THE RECORDS:

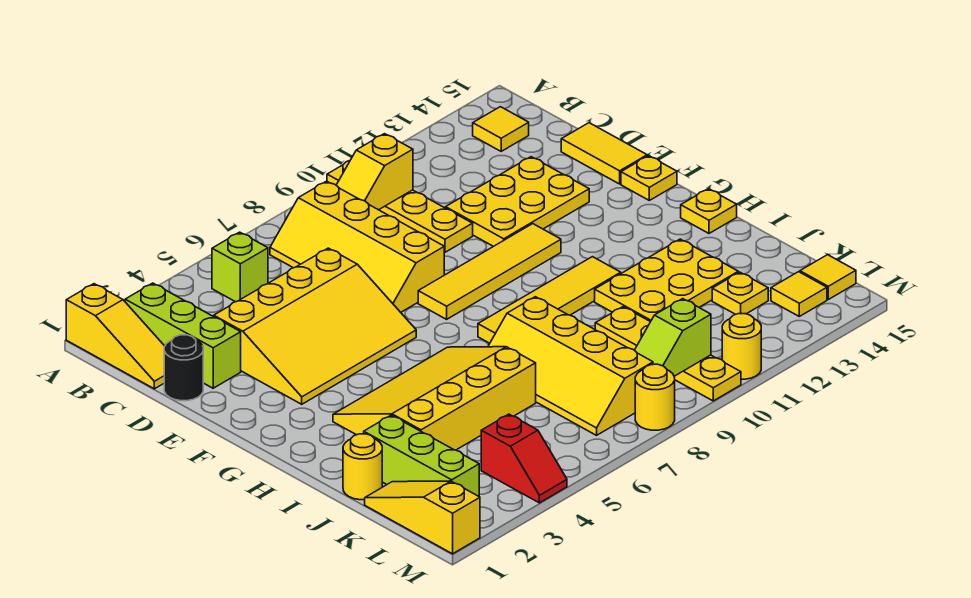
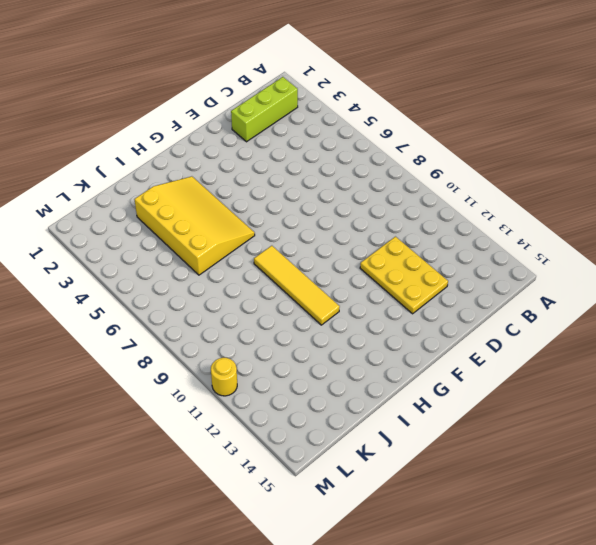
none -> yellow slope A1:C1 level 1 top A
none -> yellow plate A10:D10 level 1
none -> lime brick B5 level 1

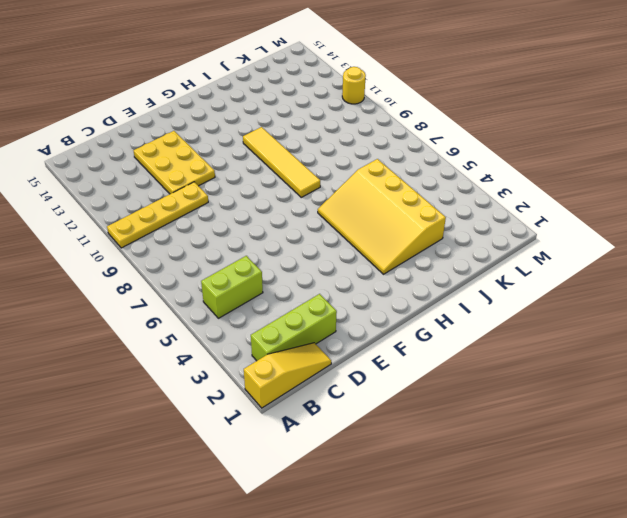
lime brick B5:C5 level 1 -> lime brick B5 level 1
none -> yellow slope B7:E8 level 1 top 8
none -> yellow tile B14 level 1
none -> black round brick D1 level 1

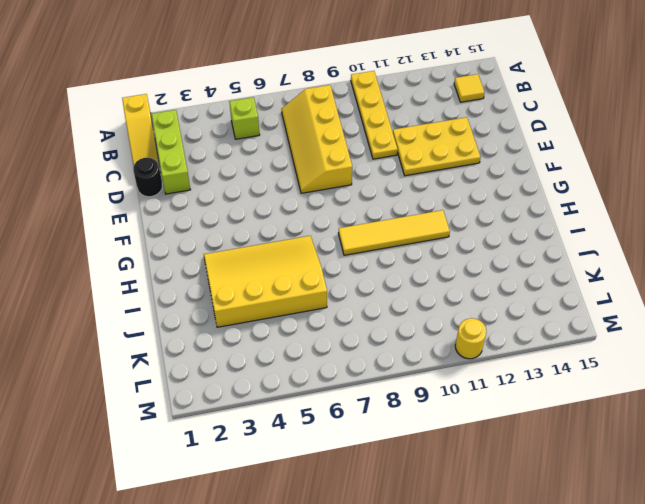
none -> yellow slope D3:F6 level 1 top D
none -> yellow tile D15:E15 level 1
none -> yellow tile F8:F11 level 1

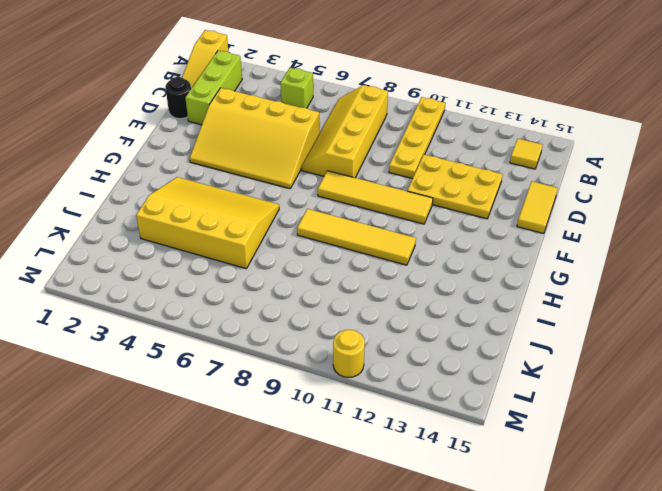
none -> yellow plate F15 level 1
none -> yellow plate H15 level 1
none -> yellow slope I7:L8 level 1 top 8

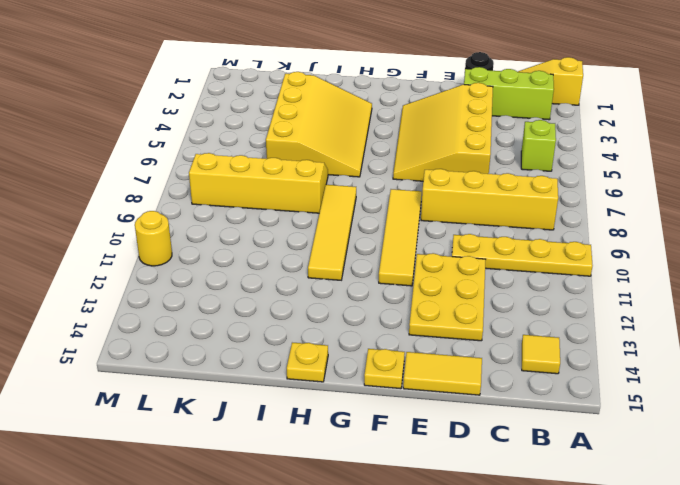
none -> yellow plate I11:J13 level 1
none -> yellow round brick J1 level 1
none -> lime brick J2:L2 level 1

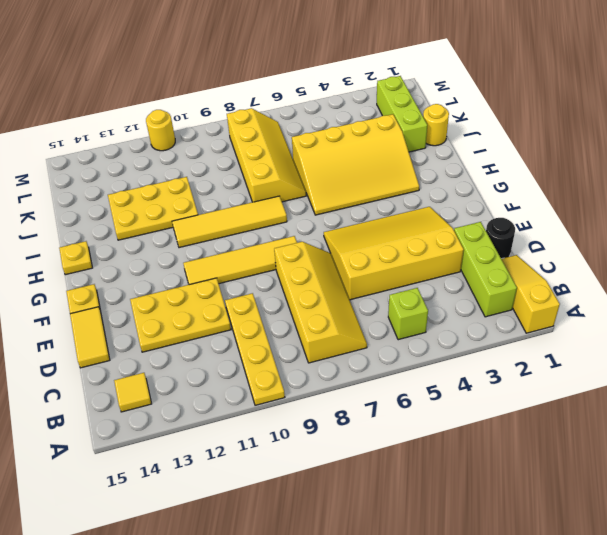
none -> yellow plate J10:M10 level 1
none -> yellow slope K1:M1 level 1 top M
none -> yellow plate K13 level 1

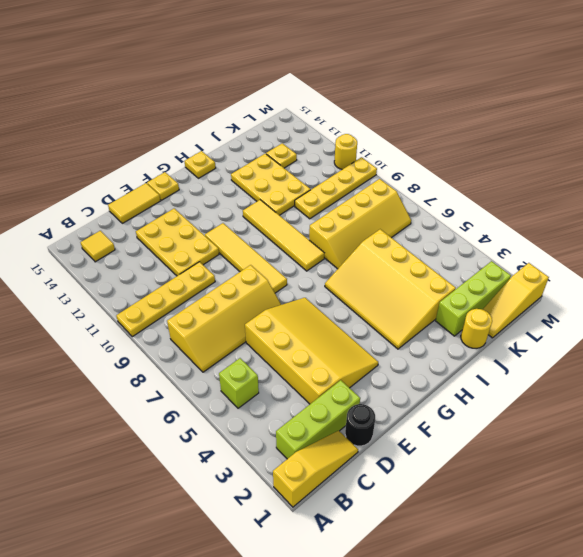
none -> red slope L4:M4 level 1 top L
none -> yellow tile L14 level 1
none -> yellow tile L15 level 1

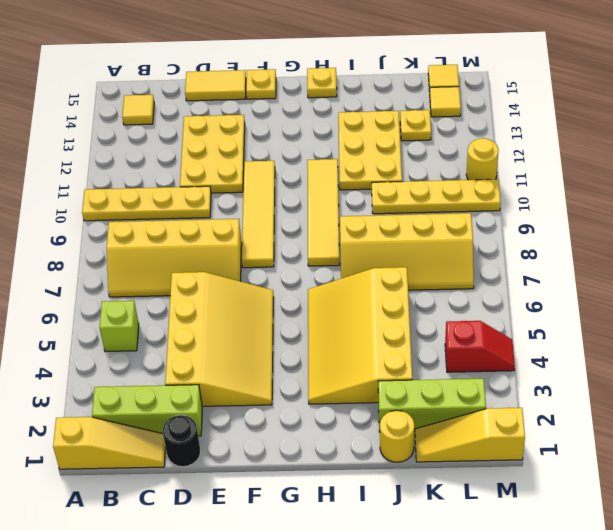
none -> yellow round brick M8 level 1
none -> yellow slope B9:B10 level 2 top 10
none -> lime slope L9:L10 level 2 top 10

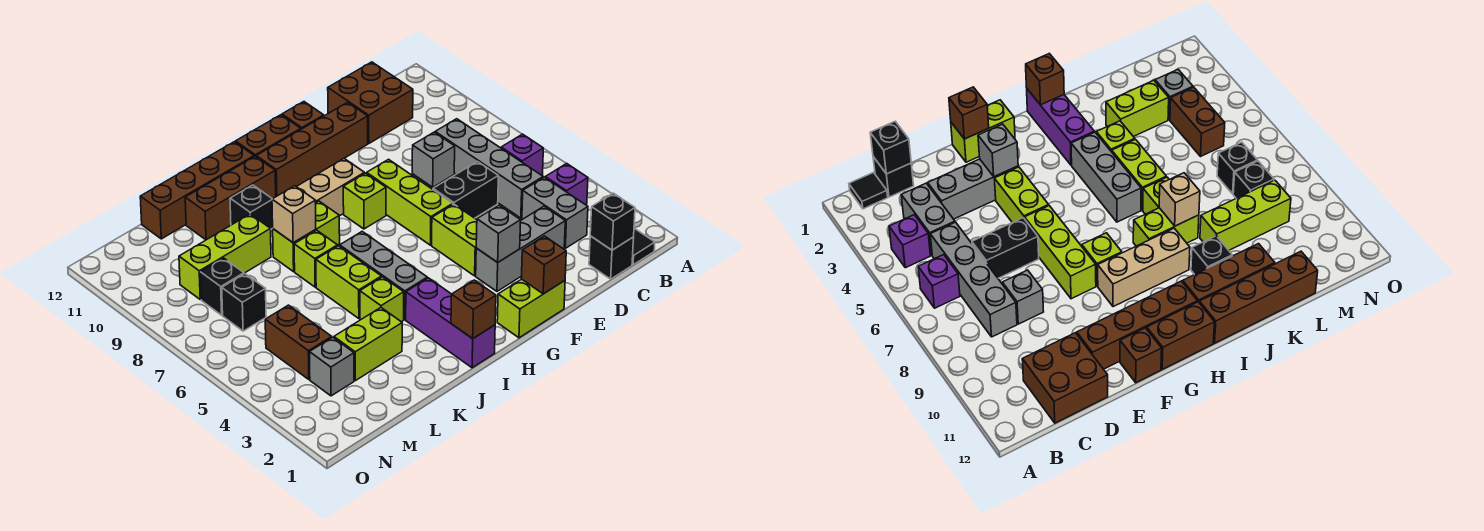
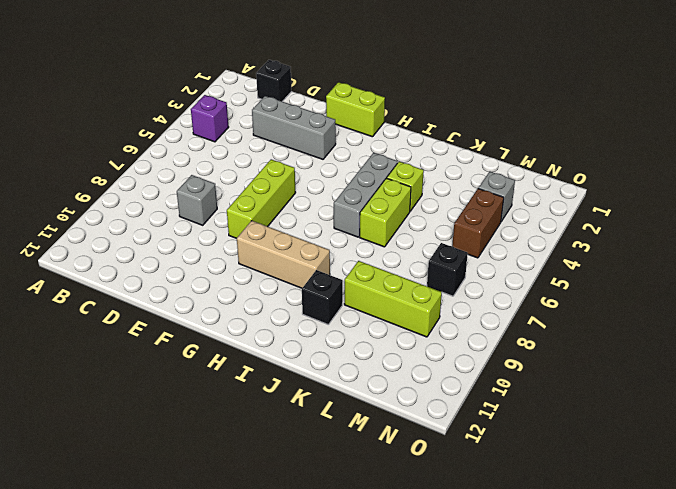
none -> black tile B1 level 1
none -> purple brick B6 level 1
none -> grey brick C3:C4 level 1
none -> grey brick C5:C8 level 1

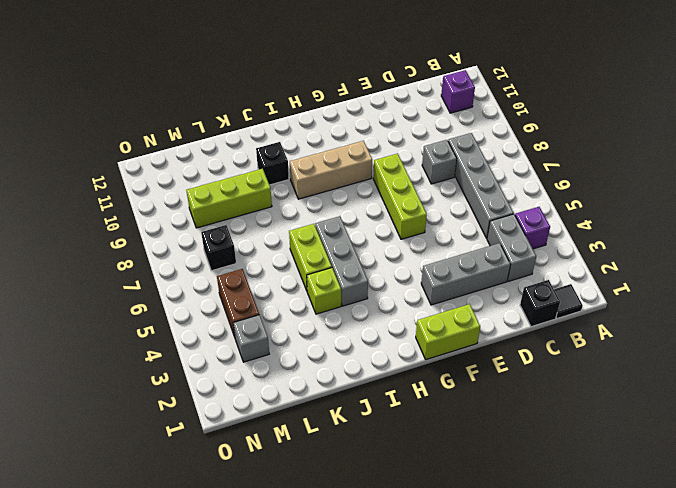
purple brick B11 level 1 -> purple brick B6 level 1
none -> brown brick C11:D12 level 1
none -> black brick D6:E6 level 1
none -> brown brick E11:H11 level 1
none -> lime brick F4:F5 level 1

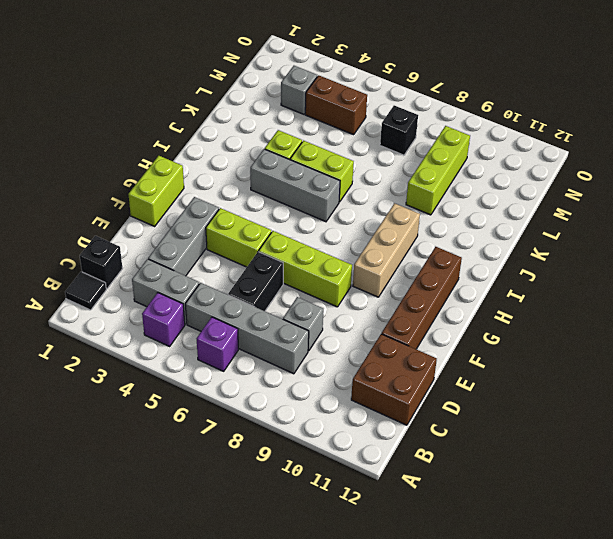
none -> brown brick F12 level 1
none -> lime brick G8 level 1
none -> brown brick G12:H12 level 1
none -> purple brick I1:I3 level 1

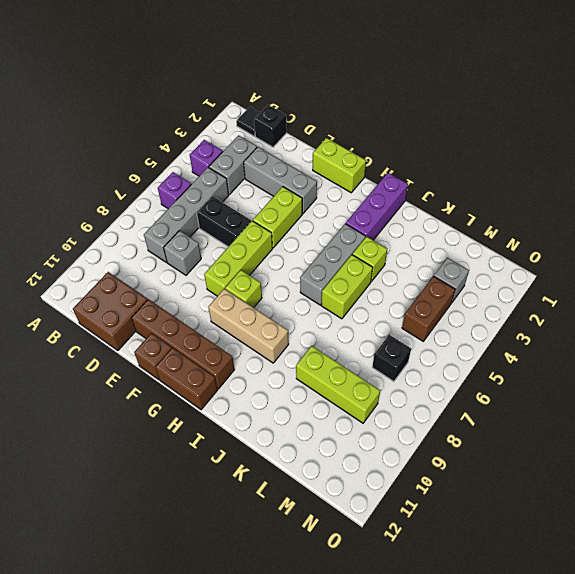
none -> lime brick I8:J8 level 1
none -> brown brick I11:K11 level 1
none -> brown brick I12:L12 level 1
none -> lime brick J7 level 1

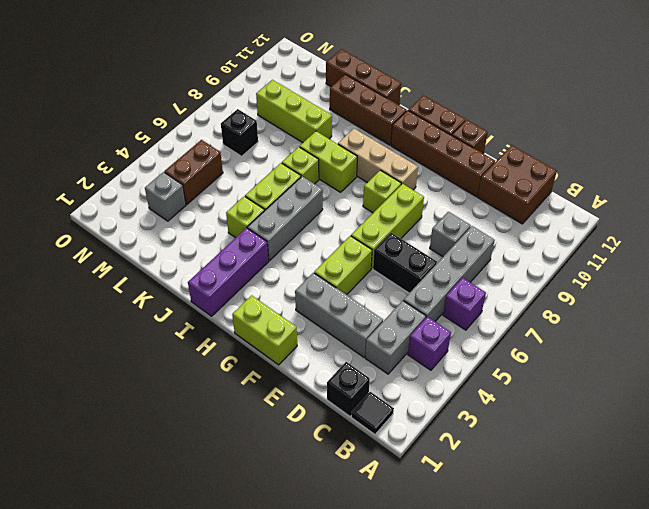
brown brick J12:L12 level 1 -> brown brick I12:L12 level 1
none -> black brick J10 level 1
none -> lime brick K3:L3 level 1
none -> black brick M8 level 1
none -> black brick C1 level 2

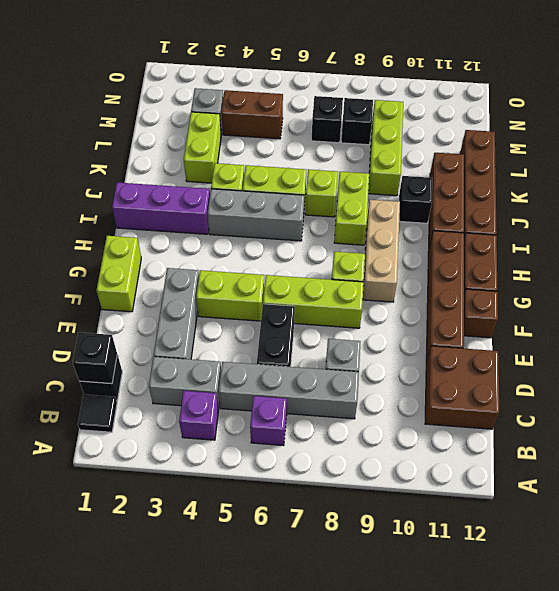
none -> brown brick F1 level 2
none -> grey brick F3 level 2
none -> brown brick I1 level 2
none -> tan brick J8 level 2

WHAT IS NEEDED:
Copy the listing exactly but drop its images.

WRITTEN ANSWER:
none -> yellow slope A1:C1 level 1 top A
none -> yellow plate A10:D10 level 1
none -> lime brick B5 level 1

lime brick B5:C5 level 1 -> lime brick B5 level 1
none -> yellow slope B7:E8 level 1 top 8
none -> yellow tile B14 level 1
none -> black round brick D1 level 1

none -> yellow slope D3:F6 level 1 top D
none -> yellow tile D15:E15 level 1
none -> yellow tile F8:F11 level 1

none -> yellow plate F15 level 1
none -> yellow plate H15 level 1
none -> yellow slope I7:L8 level 1 top 8

none -> yellow plate I11:J13 level 1
none -> yellow round brick J1 level 1
none -> lime brick J2:L2 level 1

none -> yellow plate J10:M10 level 1
none -> yellow slope K1:M1 level 1 top M
none -> yellow plate K13 level 1

none -> red slope L4:M4 level 1 top L
none -> yellow tile L14 level 1
none -> yellow tile L15 level 1

none -> yellow round brick M8 level 1
none -> yellow slope B9:B10 level 2 top 10
none -> lime slope L9:L10 level 2 top 10

none -> black tile B1 level 1
none -> purple brick B6 level 1
none -> grey brick C3:C4 level 1
none -> grey brick C5:C8 level 1

purple brick B11 level 1 -> purple brick B6 level 1
none -> brown brick C11:D12 level 1
none -> black brick D6:E6 level 1
none -> brown brick E11:H11 level 1
none -> lime brick F4:F5 level 1

none -> brown brick F12 level 1
none -> lime brick G8 level 1
none -> brown brick G12:H12 level 1
none -> purple brick I1:I3 level 1

none -> lime brick I8:J8 level 1
none -> brown brick I11:K11 level 1
none -> brown brick I12:L12 level 1
none -> lime brick J7 level 1

brown brick J12:L12 level 1 -> brown brick I12:L12 level 1
none -> black brick J10 level 1
none -> lime brick K3:L3 level 1
none -> black brick M8 level 1
none -> black brick C1 level 2

none -> brown brick F1 level 2
none -> grey brick F3 level 2
none -> brown brick I1 level 2
none -> tan brick J8 level 2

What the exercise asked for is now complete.